START Given information

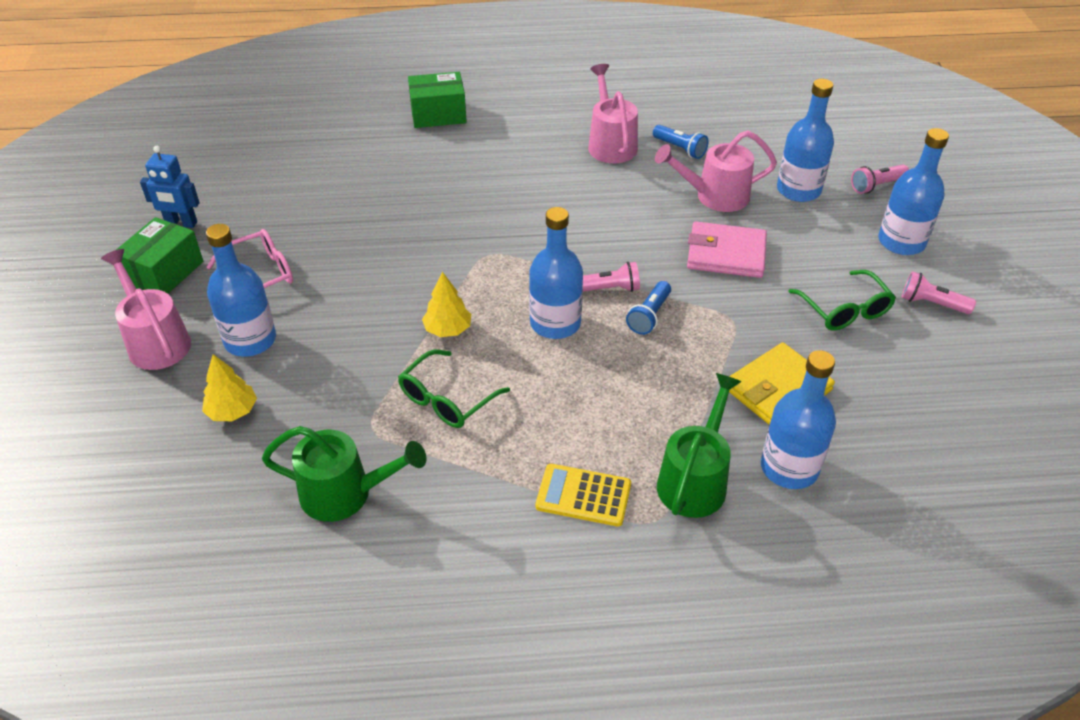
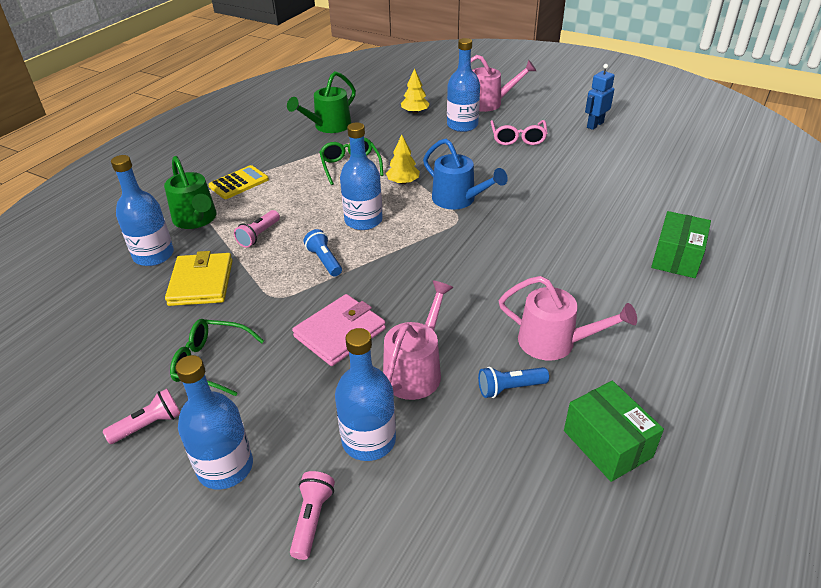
camera: 125 degrees right, 5 degrees down
(164, 272) = (547, 113): green box -> green box (607, 444)
(450, 268) = (459, 200): none -> blue watering can
(608, 289) = (369, 255): pink flashlight -> pink flashlight (259, 235)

END Given information

> What is required
Return the whole listing, word for word, and leave out every picture.

> Response
camera: 125 degrees right, 5 degrees down
(164, 272) = (547, 113): green box -> green box (607, 444)
(450, 268) = (459, 200): none -> blue watering can
(608, 289) = (369, 255): pink flashlight -> pink flashlight (259, 235)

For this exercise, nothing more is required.